(PROVIDED RECORDS)

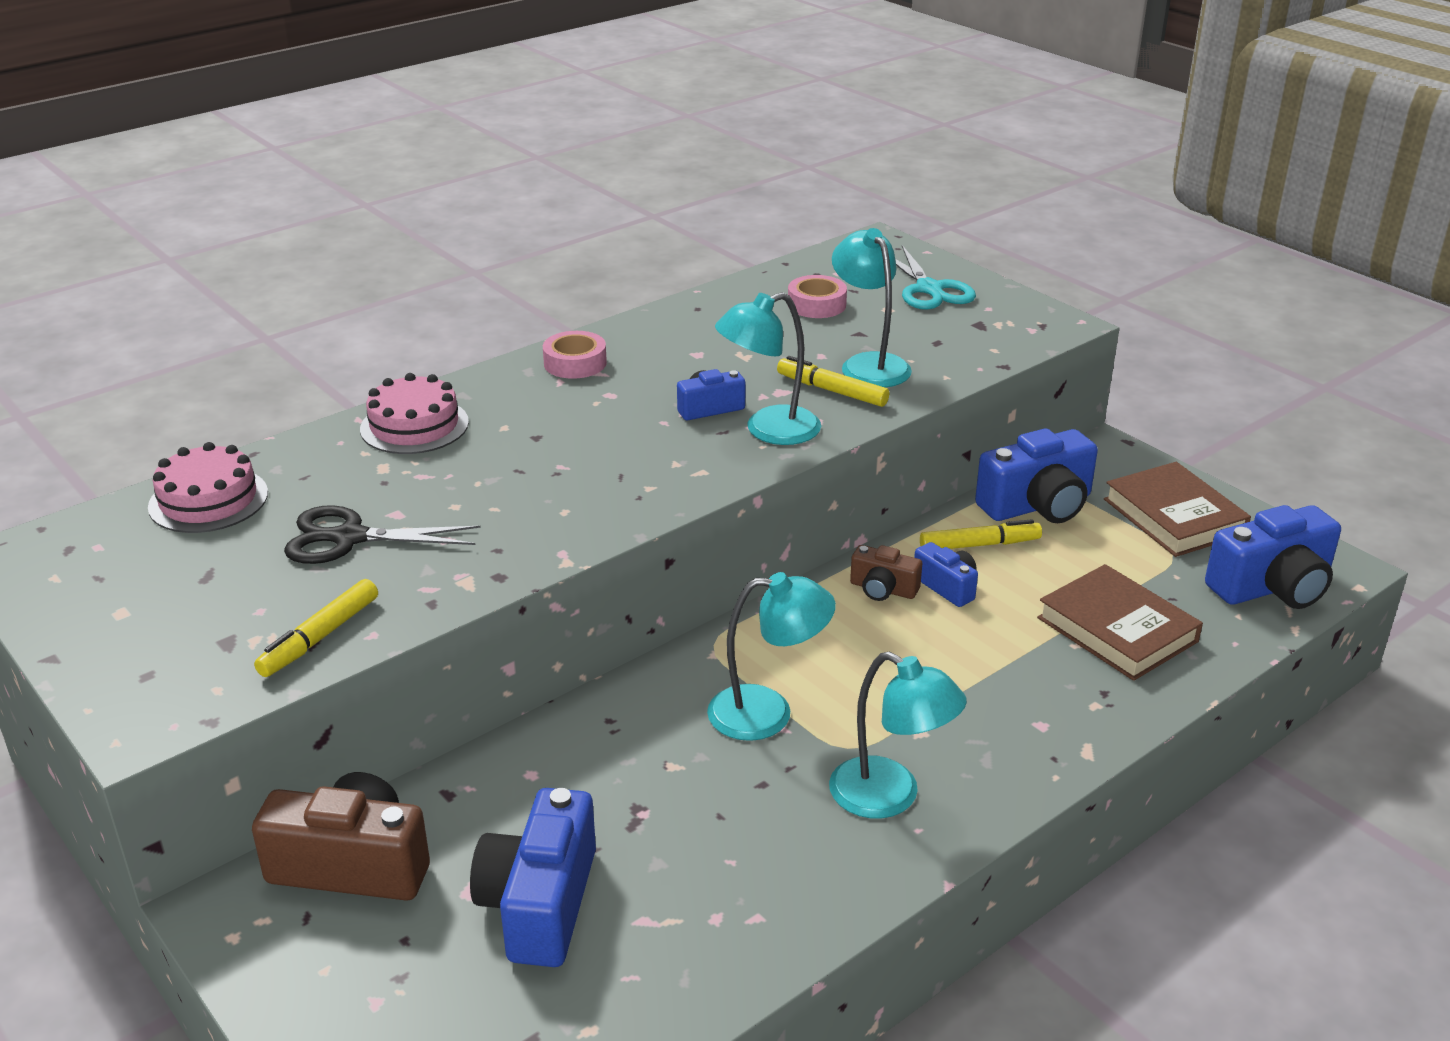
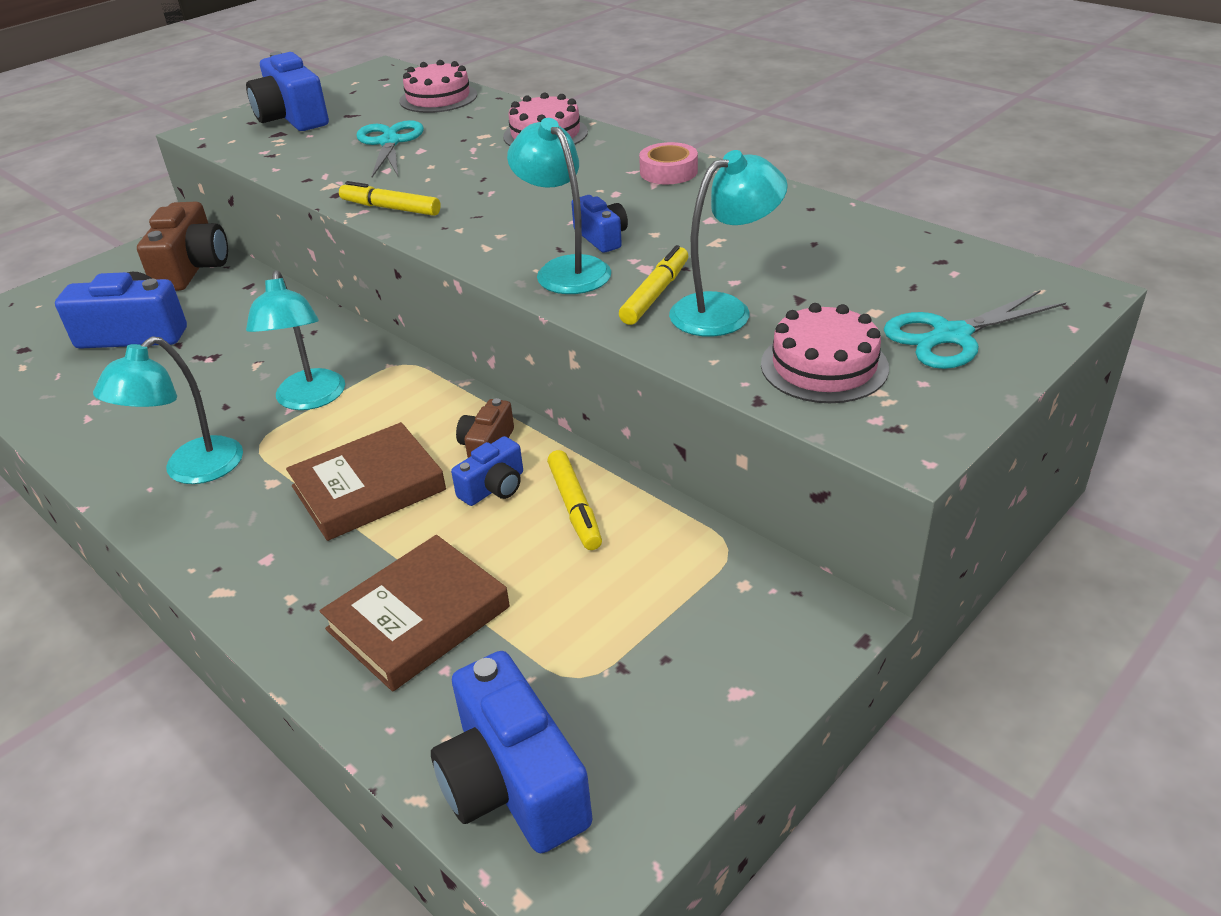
camera: 85 degrees right, 5 degrees up
(320, 637) = (276, 155): yellow marker -> yellow marker (390, 208)
(349, 538) = (389, 142): black scissors -> turquoise scissors
(816, 305) = (858, 268): pink tape -> none
(961, 337) = (824, 366): none -> pink cake
(1038, 505) = (667, 551): blue camera -> blue camera (292, 118)
(1174, 517) = (671, 682): brown book -> brown book (368, 488)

(End PROVIDED RECORDS)

→ **WHAT YOU NEED TO DO**
Please repeat, exactly and only, the lines from the one containing "(961, 337) = (824, 366): none -> pink cake" through the last line of the records, both included.

→ **TASK ANSWER**
(961, 337) = (824, 366): none -> pink cake
(1038, 505) = (667, 551): blue camera -> blue camera (292, 118)
(1174, 517) = (671, 682): brown book -> brown book (368, 488)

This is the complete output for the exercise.